--- Task inputs Enclosed Below ---
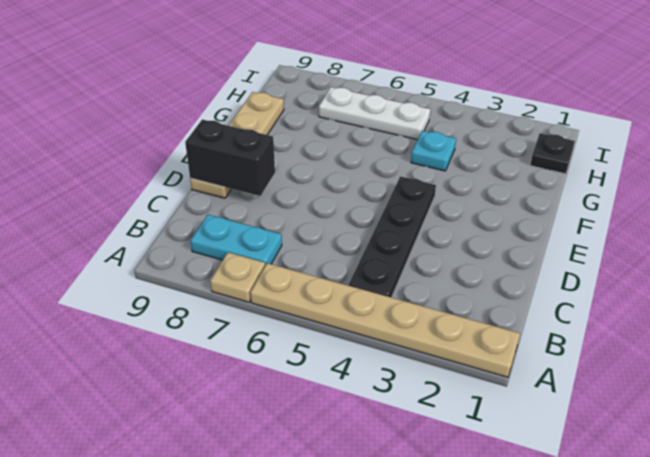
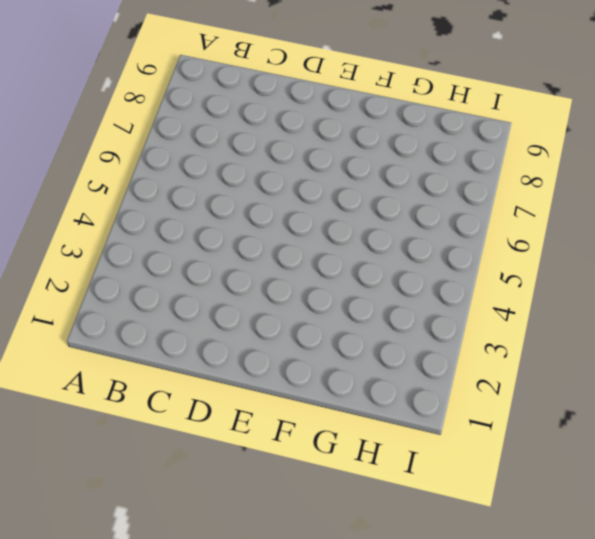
none -> tan plate A1:A6 level 1
none -> tan plate A7 level 1

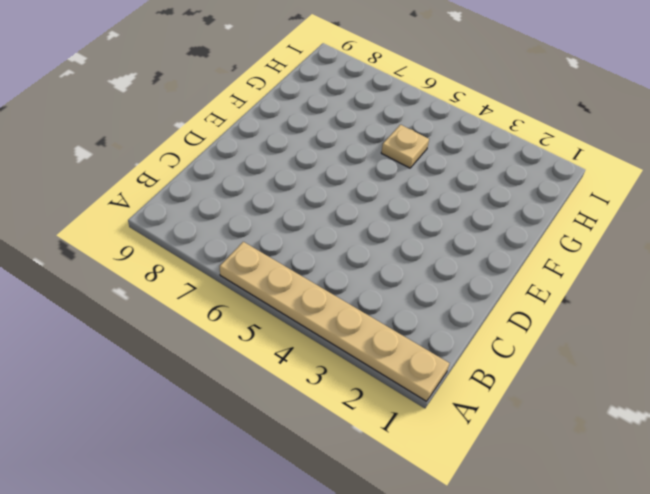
tan plate G5 level 1 -> tan plate A7 level 1
none -> black plate B4:E4 level 1
none -> cyan plate B7:B8 level 1

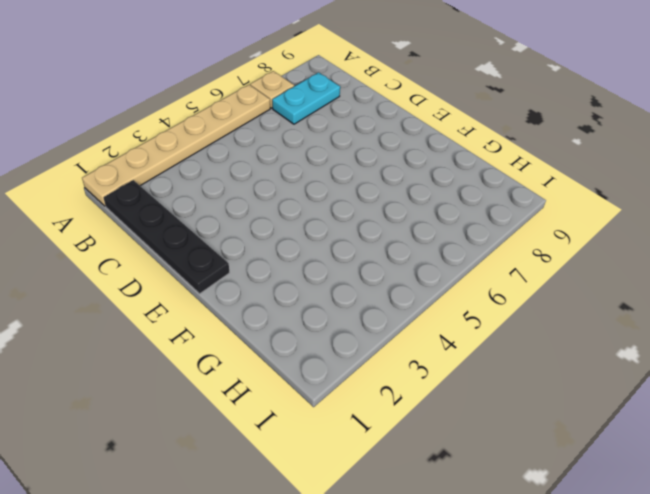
black plate B1:E1 level 1 -> black plate B4:E4 level 1
none -> tan plate D9:G9 level 1
none -> cyan plate G4 level 1

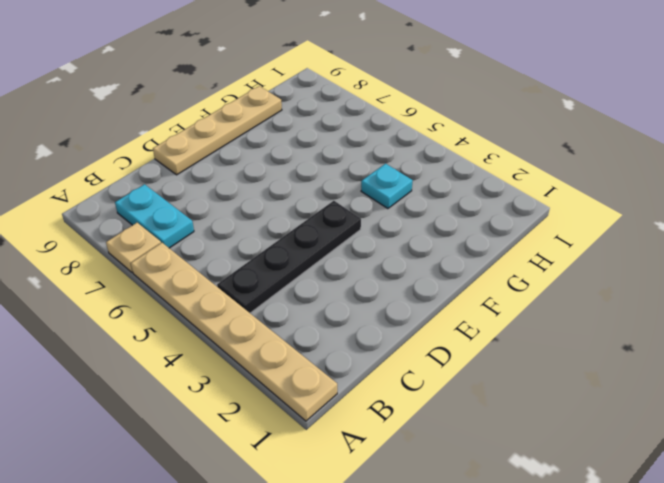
none -> black plate H1 level 1
none -> white plate H5:H7 level 1

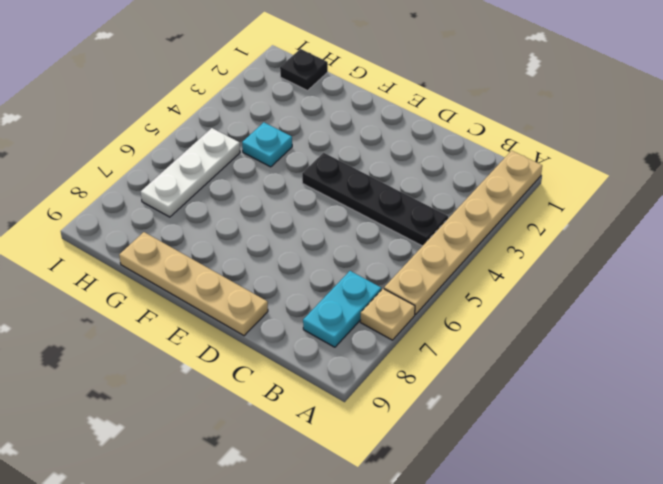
none -> black brick D8:D9 level 2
--- End of Enclosed Task inputs ---
__Task goal__
Return all lines of the material above in which "plate" occurs.

__Finished exercise__
none -> tan plate A1:A6 level 1
none -> tan plate A7 level 1
tan plate G5 level 1 -> tan plate A7 level 1
none -> black plate B4:E4 level 1
none -> cyan plate B7:B8 level 1
black plate B1:E1 level 1 -> black plate B4:E4 level 1
none -> tan plate D9:G9 level 1
none -> cyan plate G4 level 1
none -> black plate H1 level 1
none -> white plate H5:H7 level 1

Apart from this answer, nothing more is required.